What to do: For the entries below, report the number of lines containing "DGND", without any other content.

╭─ Extracted information

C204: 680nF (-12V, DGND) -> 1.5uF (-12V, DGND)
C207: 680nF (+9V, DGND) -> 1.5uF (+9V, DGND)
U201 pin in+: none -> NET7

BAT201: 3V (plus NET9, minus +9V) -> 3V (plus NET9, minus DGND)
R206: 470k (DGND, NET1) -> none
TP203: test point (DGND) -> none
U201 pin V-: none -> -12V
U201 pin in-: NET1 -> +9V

╰─

Exercise result: 5